= Beginning of Section =

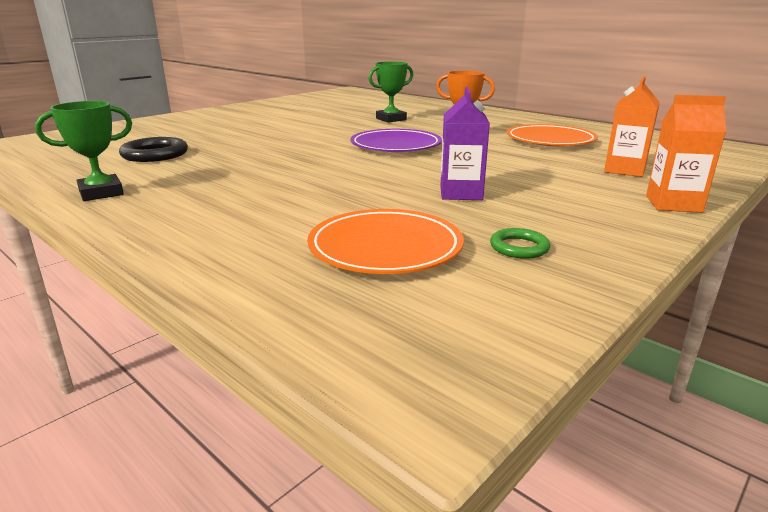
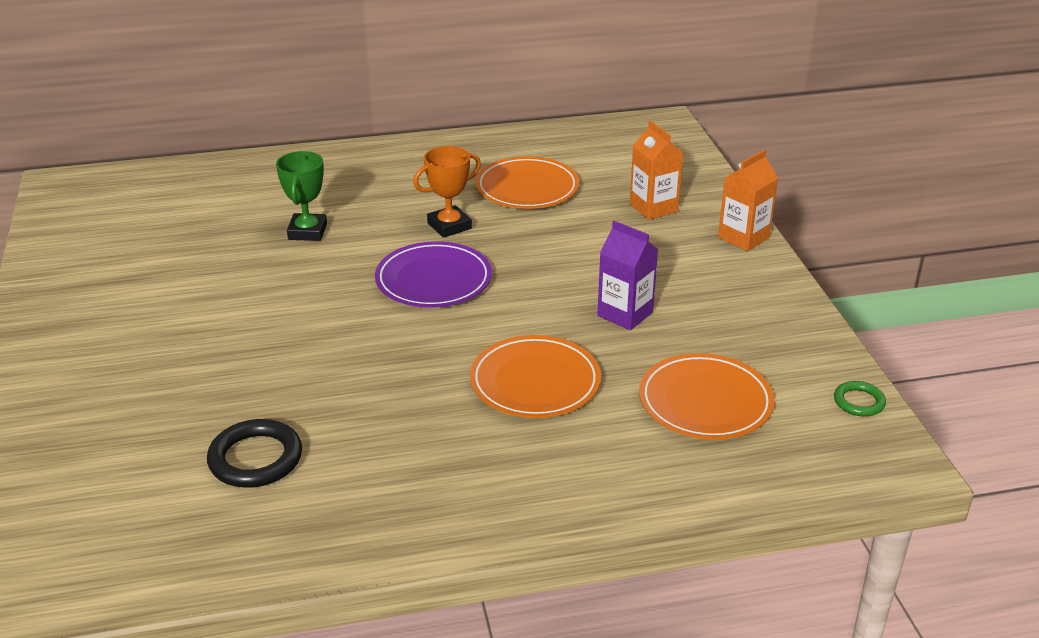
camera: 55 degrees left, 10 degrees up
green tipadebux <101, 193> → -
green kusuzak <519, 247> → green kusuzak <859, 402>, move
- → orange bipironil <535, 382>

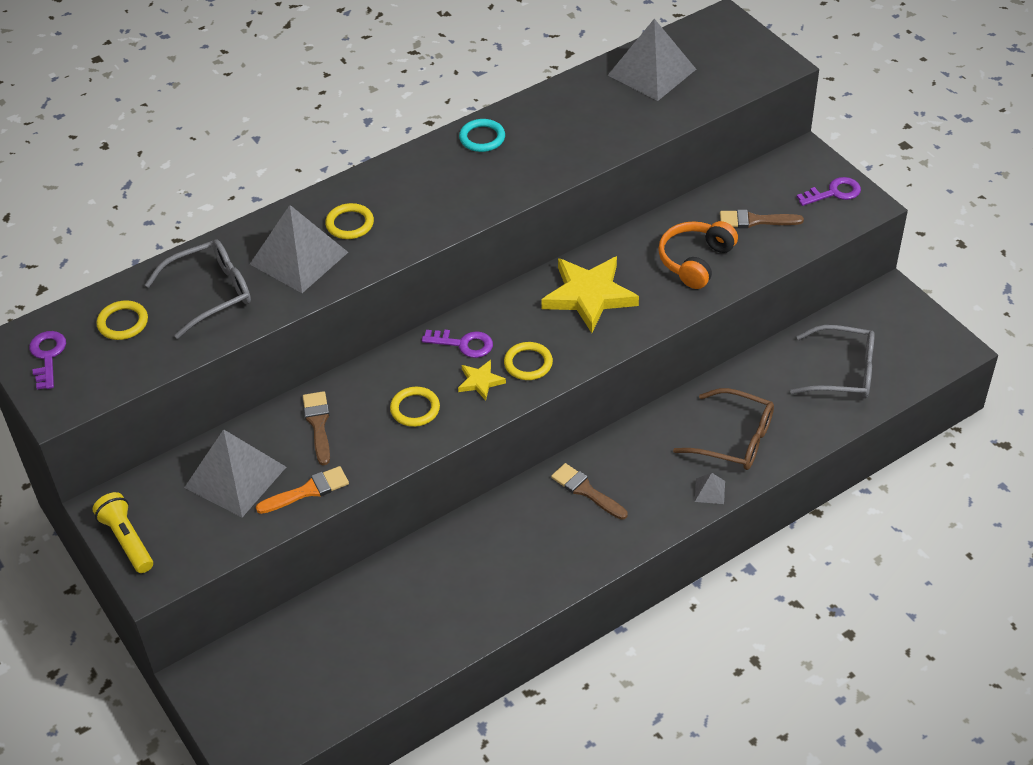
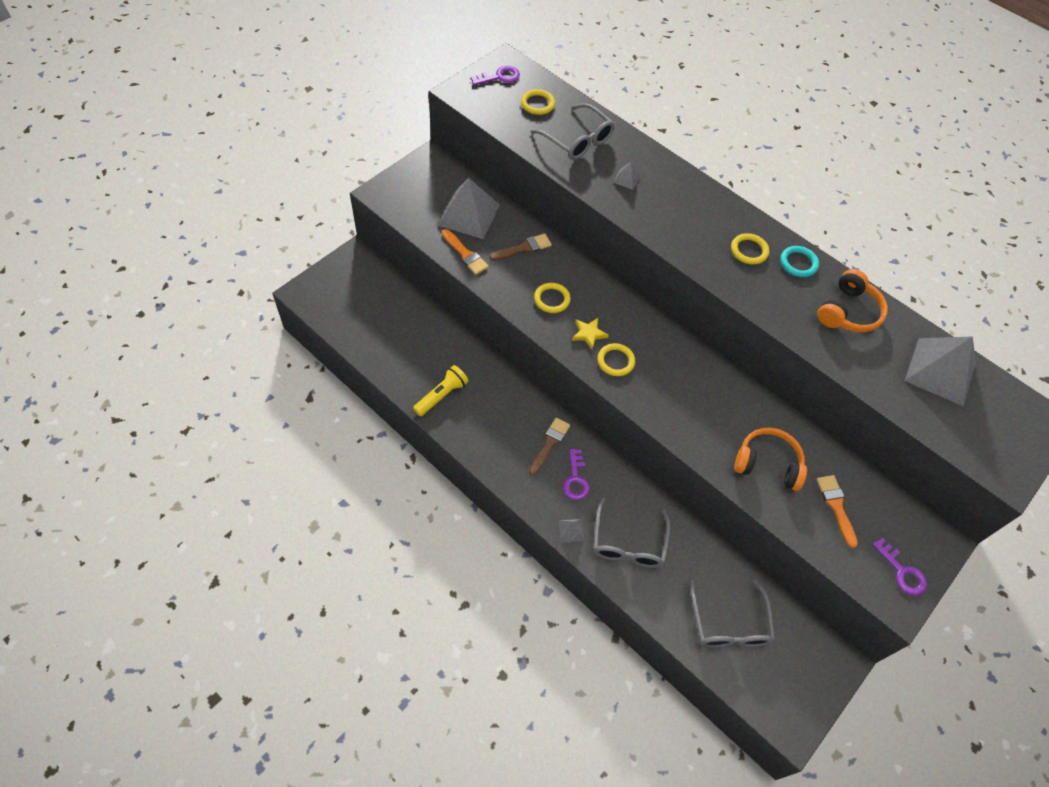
camera: 70 degrees right, 10 degrees up
yellow kusuzak <350, 224> → yellow kusuzak <749, 251>, move
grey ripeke <299, 258> → grey ripeke <626, 179>, x0.42
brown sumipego <755, 220> → orange sumipego <836, 506>
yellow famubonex <589, 296> → -
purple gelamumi <464, 344> → purple gelamumi <575, 479>, move
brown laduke <734, 439> → grey laduke <628, 542>
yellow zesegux <127, 540> → yellow zesegux <442, 395>, move
- → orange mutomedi <848, 312>

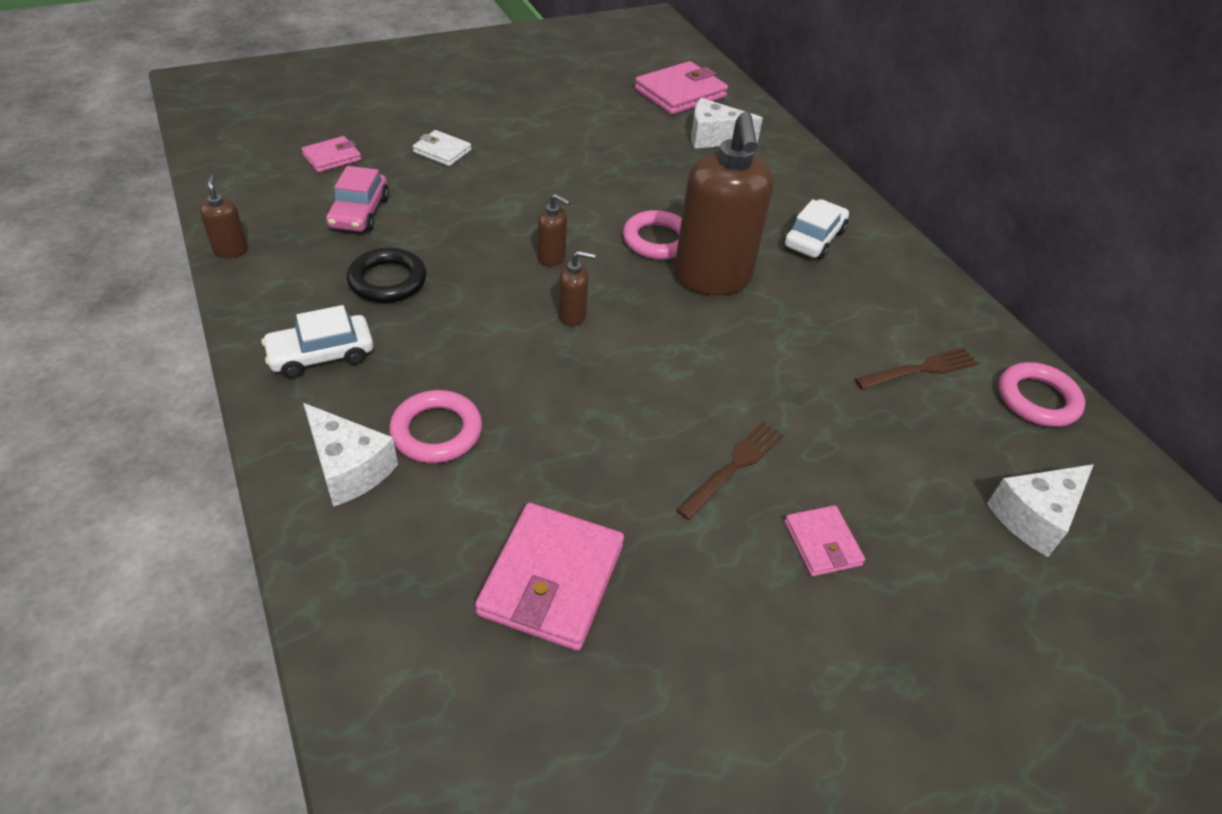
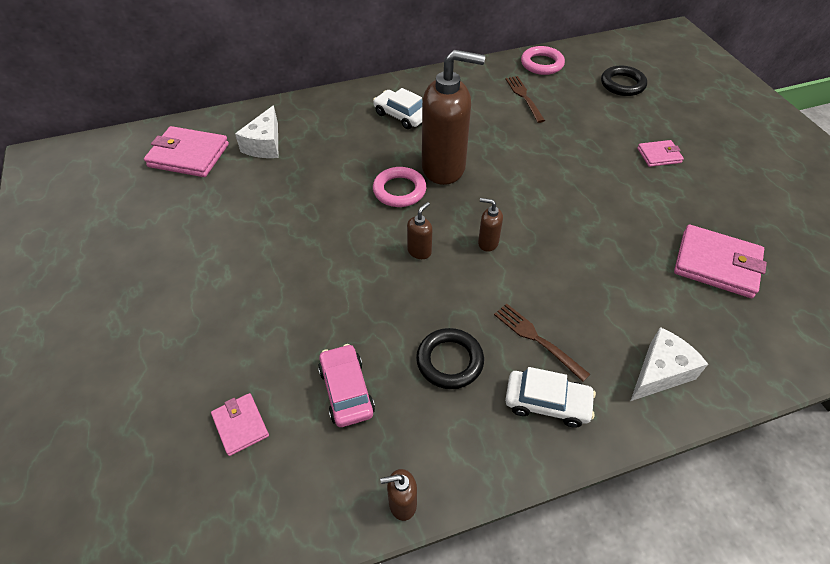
camera: 80 degrees left, 5 degrees up
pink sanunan <680, 93> → pink sanunan <188, 155>, 45 degrees counterclockwise
white sanunan <442, 151> → -
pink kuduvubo <359, 213> → pink kuduvubo <346, 390>, 120 degrees counterclockwise
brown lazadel <572, 316> → brown lazadel <487, 243>, 75 degrees counterclockwise
white kuduvubo <321, 355> → white kuduvubo <547, 402>, 60 degrees counterclockwise
pink kusuzak <436, 431> → -
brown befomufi <733, 467> → brown befomufi <537, 339>, move
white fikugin <1034, 517> → black kusuzak <622, 84>

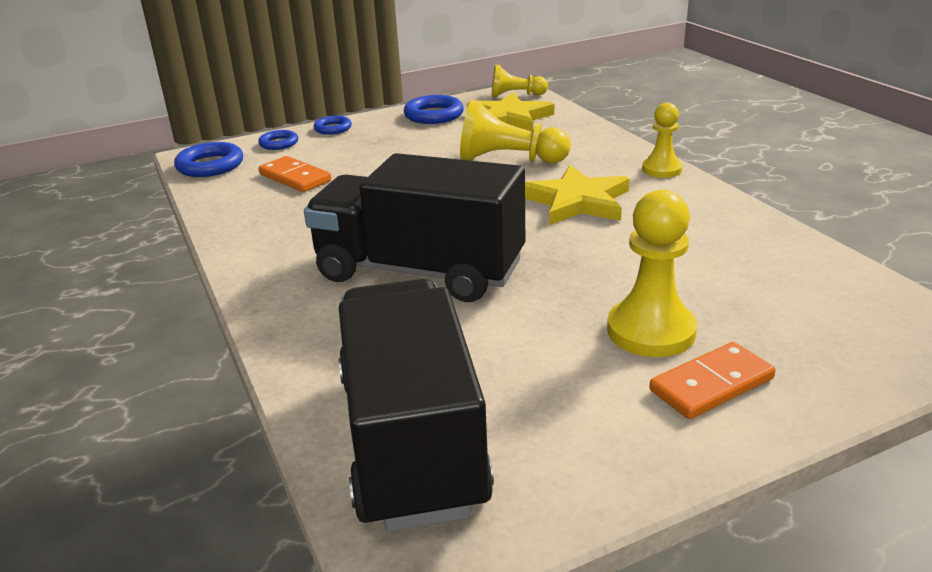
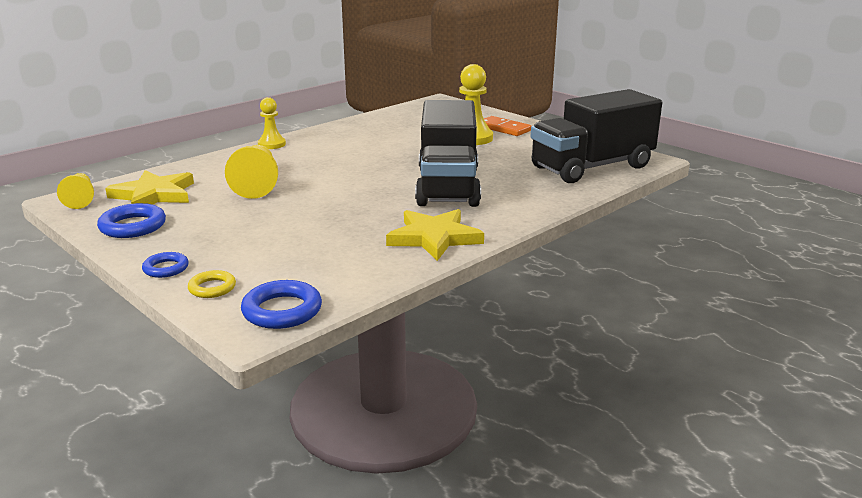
camera: 110 degrees left, 5 degrees down
blue kusuzak <279, 143> → yellow kusuzak <212, 288>
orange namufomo <295, 178> → -
yellow famubonex <577, 201> → yellow famubonex <434, 238>, move

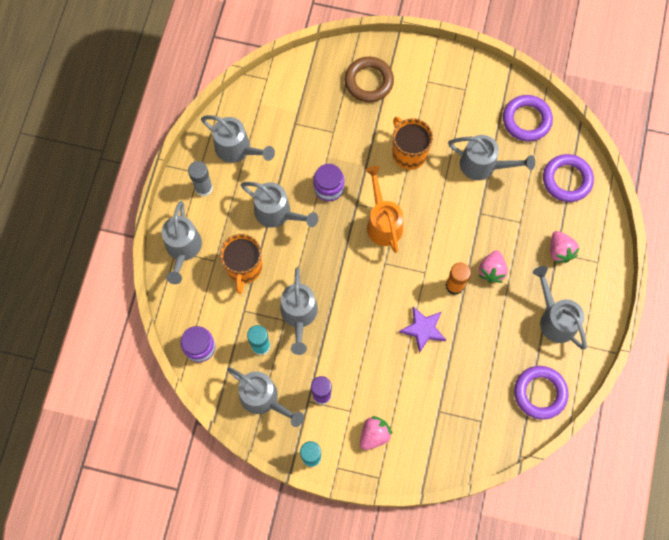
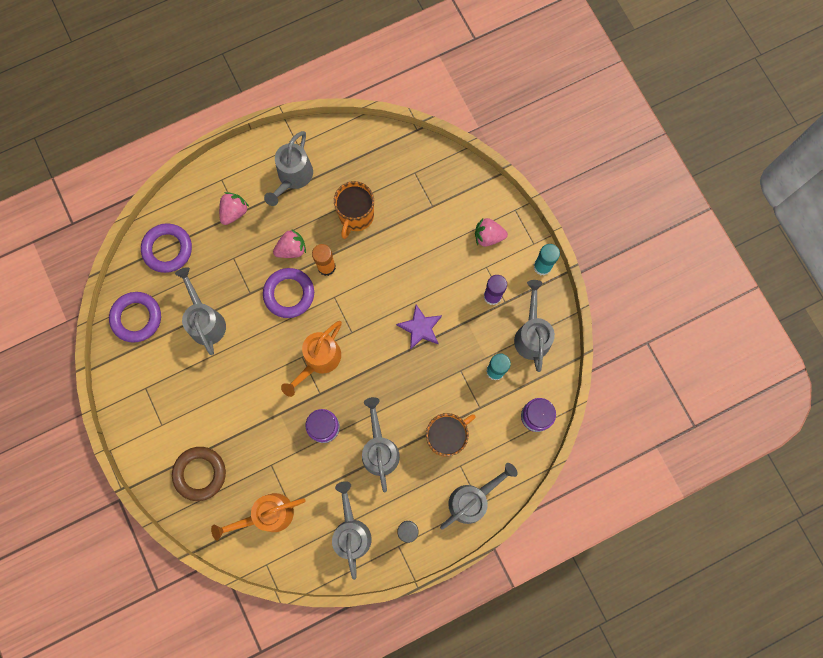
camera: 130 degrees left, 5 degrees up
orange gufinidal <409, 153> → orange gufinidal <356, 216>, move
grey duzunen <299, 316> → -
purple famubonex <423, 329> → purple famubonex <420, 328>, move
purple kusuzak <540, 393> → purple kusuzak <289, 294>, move
- → orange duzunen <267, 515>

= End of Section =

What is required →
Your answer is only the number of lines in the listing above that include the string "green".

Output for this exercise →
2